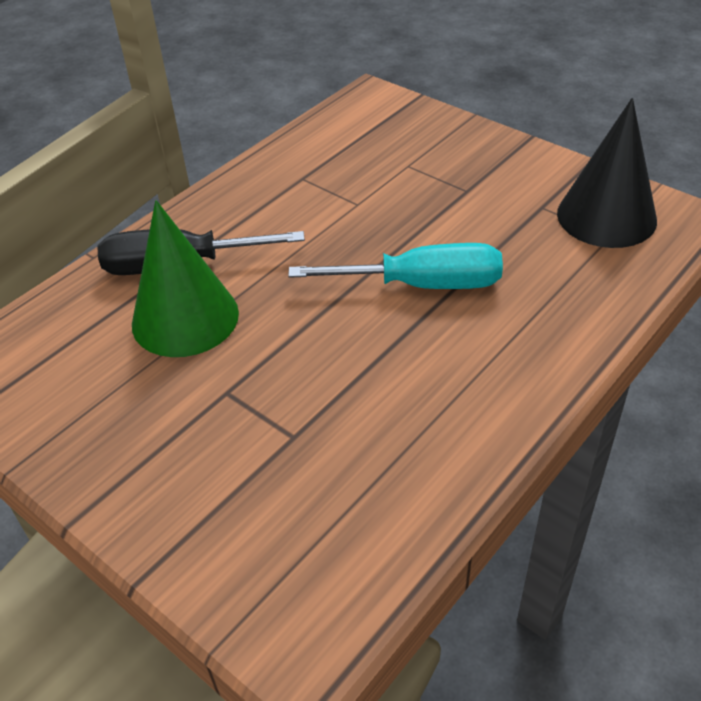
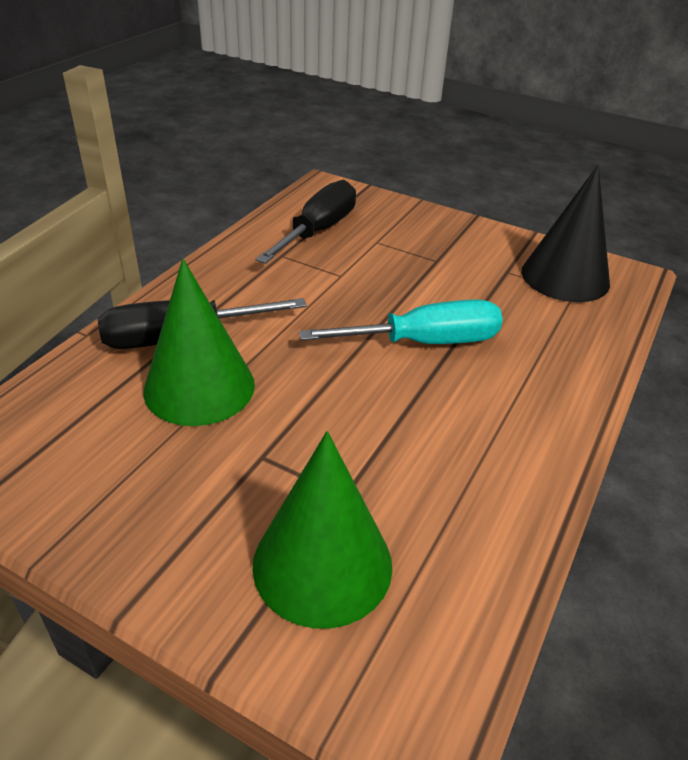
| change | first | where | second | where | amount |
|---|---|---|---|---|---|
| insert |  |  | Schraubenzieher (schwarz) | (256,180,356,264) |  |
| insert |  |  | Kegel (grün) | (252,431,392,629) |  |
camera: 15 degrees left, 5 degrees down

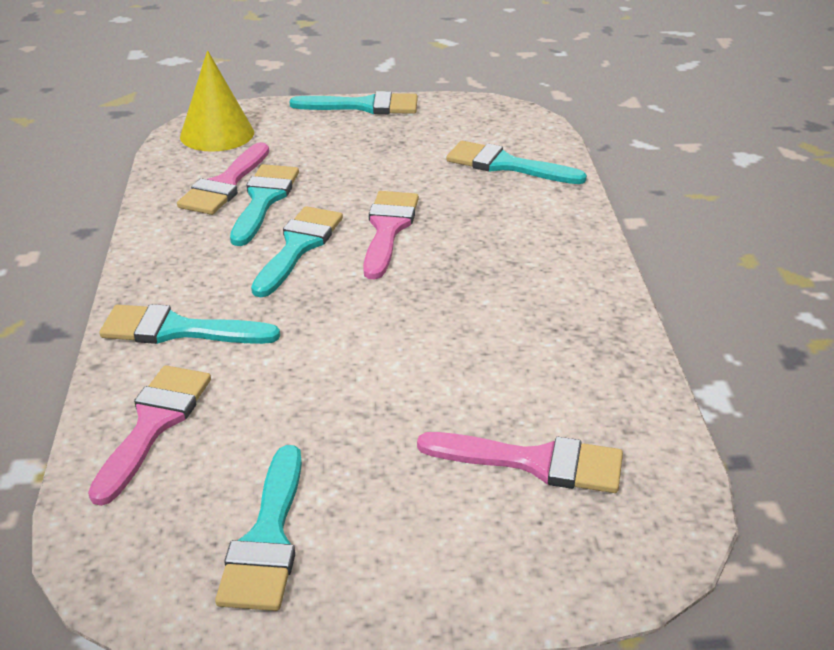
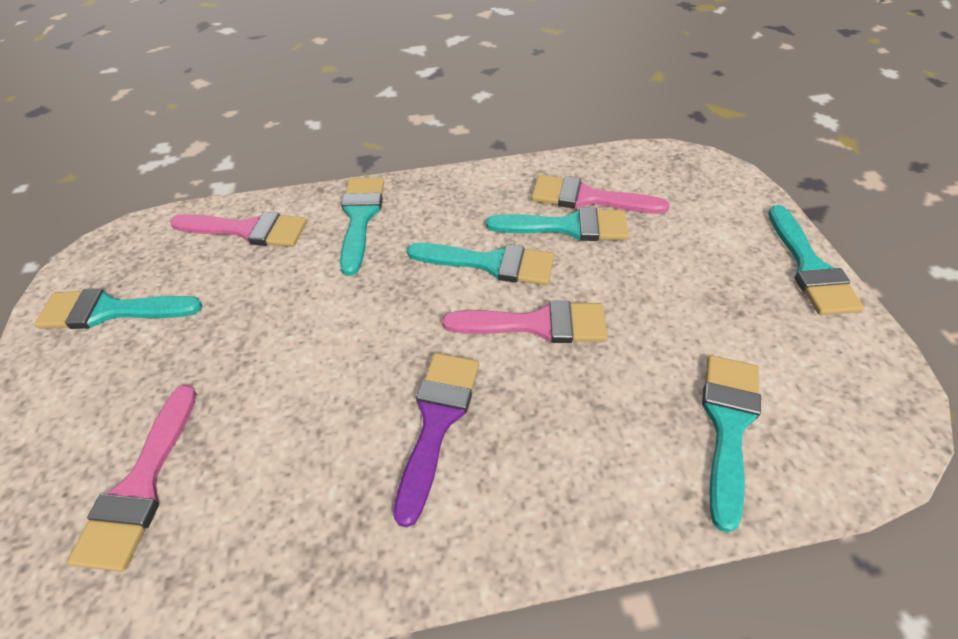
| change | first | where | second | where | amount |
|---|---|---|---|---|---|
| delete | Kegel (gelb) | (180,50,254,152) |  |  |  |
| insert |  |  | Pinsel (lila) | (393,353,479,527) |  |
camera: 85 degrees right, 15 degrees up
○ ○ ○ ○ ○
§ **Task description**:
Print the whole listing above exactly, and keep every picture out of the copy.

§ **Exercise response**:
| change | first | where | second | where | amount |
|---|---|---|---|---|---|
| insert |  |  | Schraubenzieher (schwarz) | (256,180,356,264) |  |
| insert |  |  | Kegel (grün) | (252,431,392,629) |  |
camera: 15 degrees left, 5 degrees down

| change | first | where | second | where | amount |
|---|---|---|---|---|---|
| delete | Kegel (gelb) | (180,50,254,152) |  |  |  |
| insert |  |  | Pinsel (lila) | (393,353,479,527) |  |
camera: 85 degrees right, 15 degrees up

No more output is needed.